**Problem to work on**. From the entries below, copy out every line with "switch" in it.

Version comparison data:
#####

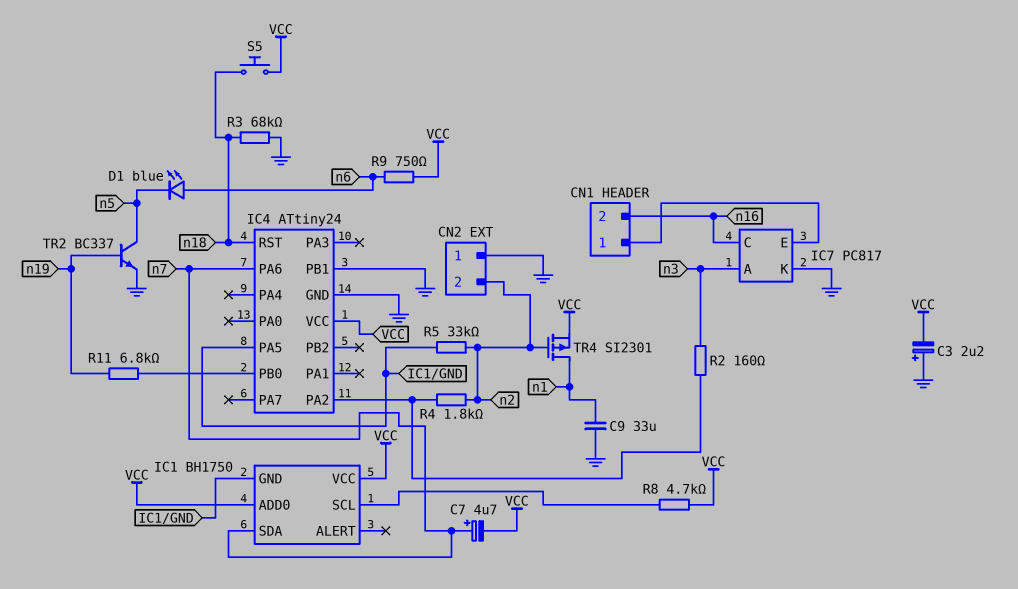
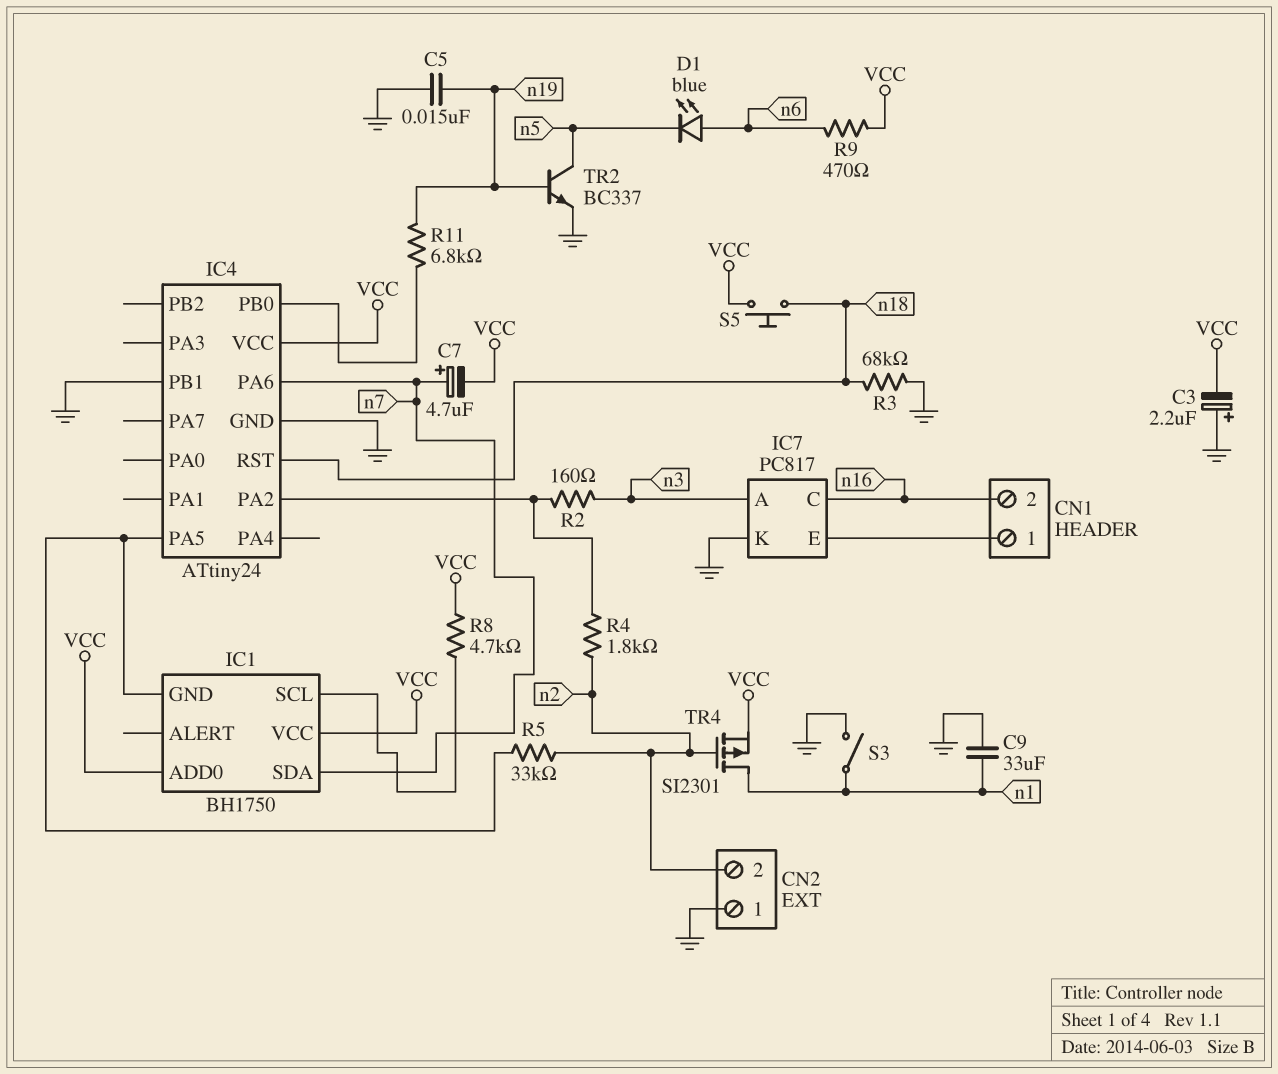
C5: none -> 15nF (GND, n19)
R9: 750 (VCC, n6) -> 470 (VCC, n6)
S3: none -> switch (GND, n1)

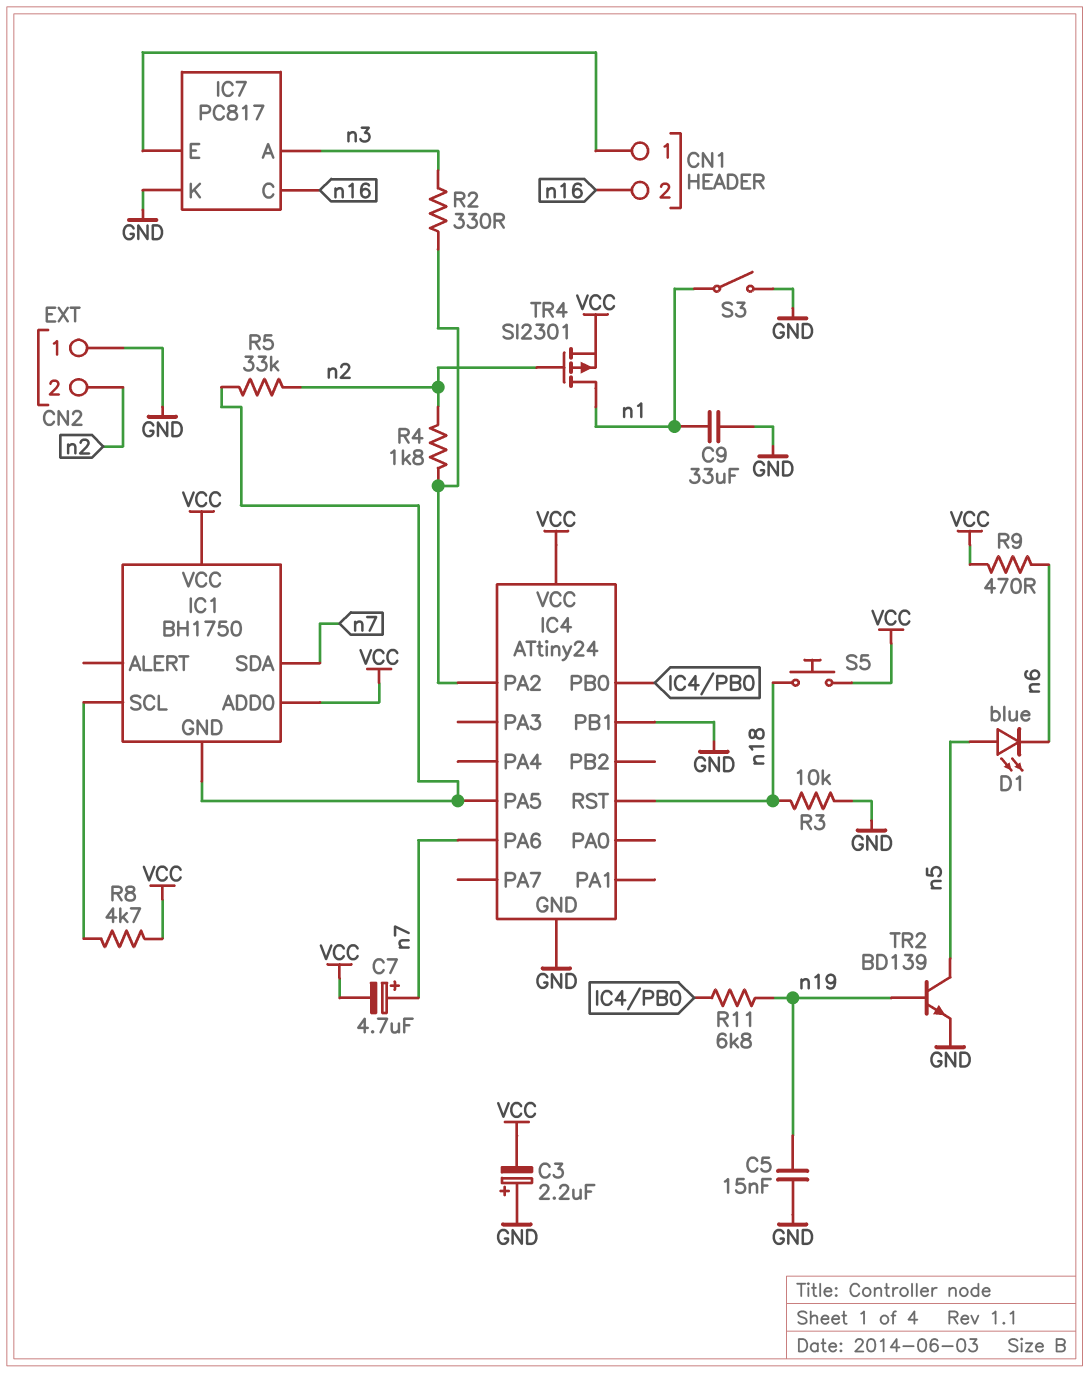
D1: LED blue (A n6, K n5) -> LED blue (A n5, K n6)
R2: 160 (IC4/PA2, n3) -> 330 (IC4/PA2, n3)
R3: 68k (GND, n18) -> 10k (GND, n18)
TR2: NPN BC337 (B n19, C n5, E GND) -> NPN BD139 (B n19, C n5, E GND)

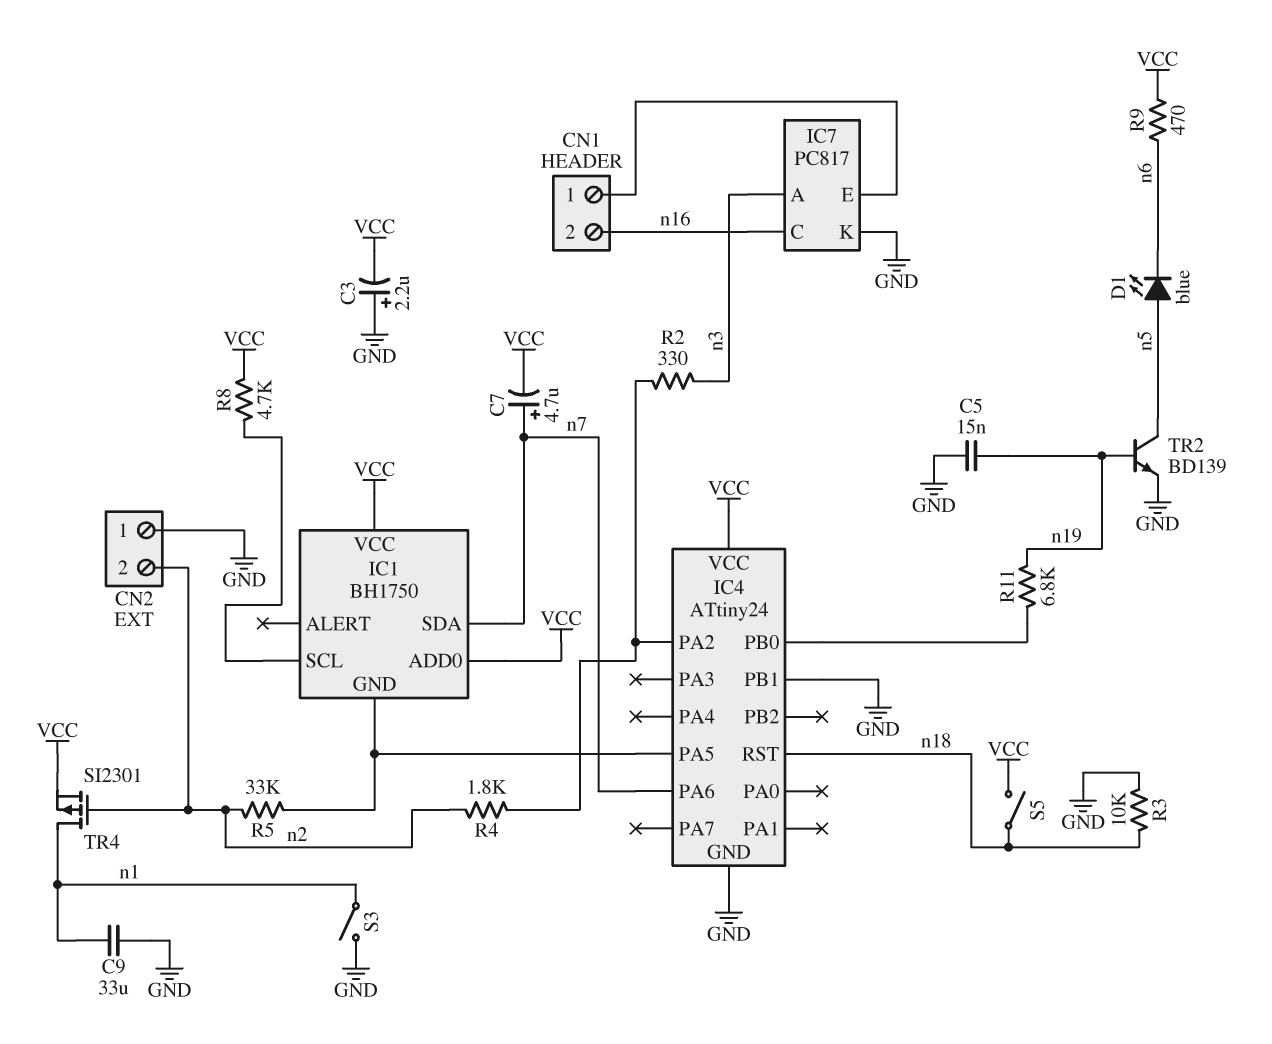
S5: button (VCC, n18) -> switch (VCC, n18)

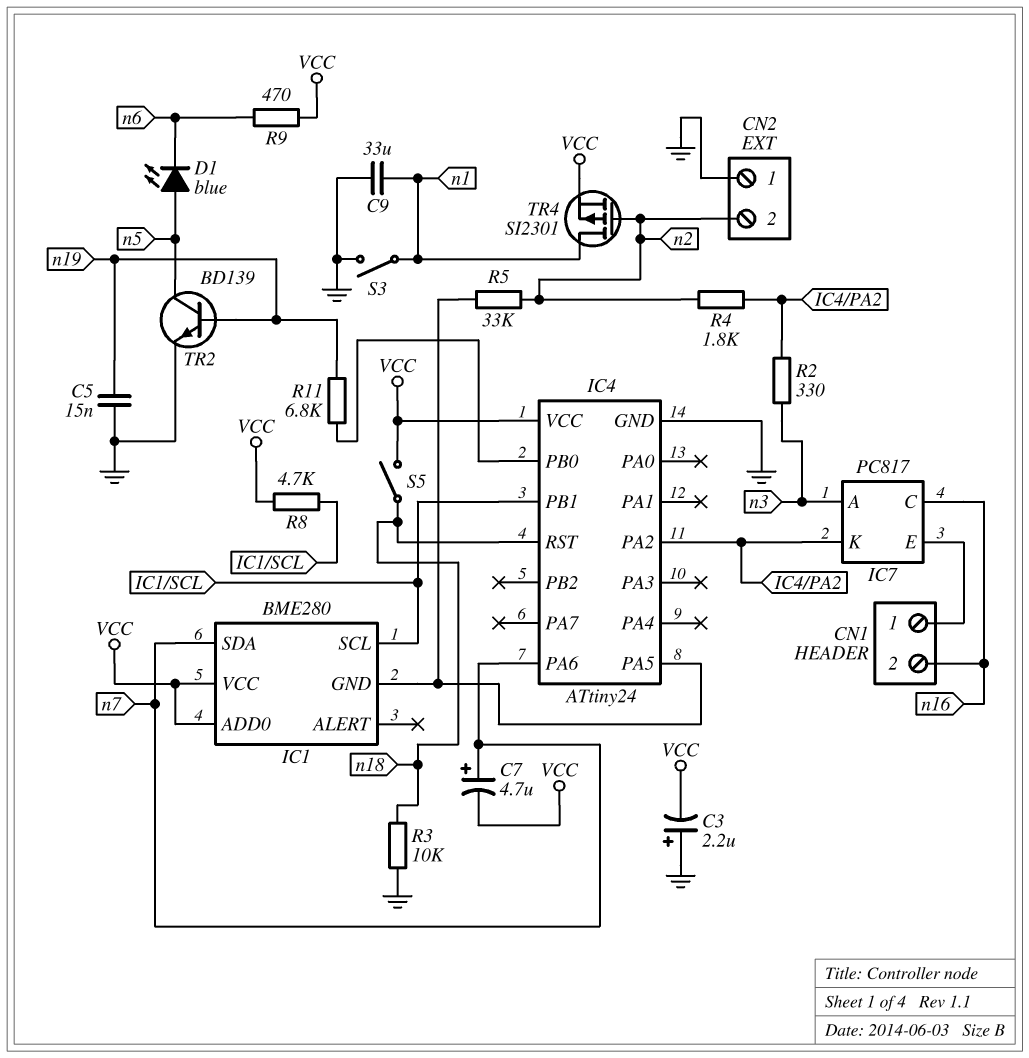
IC1: BH1750 -> BME280
IC4 pin PB1: GND -> IC1/SCL
IC7 pin K: GND -> IC4/PA2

#####

**Exercise result**.
S3: none -> switch (GND, n1)
S5: button (VCC, n18) -> switch (VCC, n18)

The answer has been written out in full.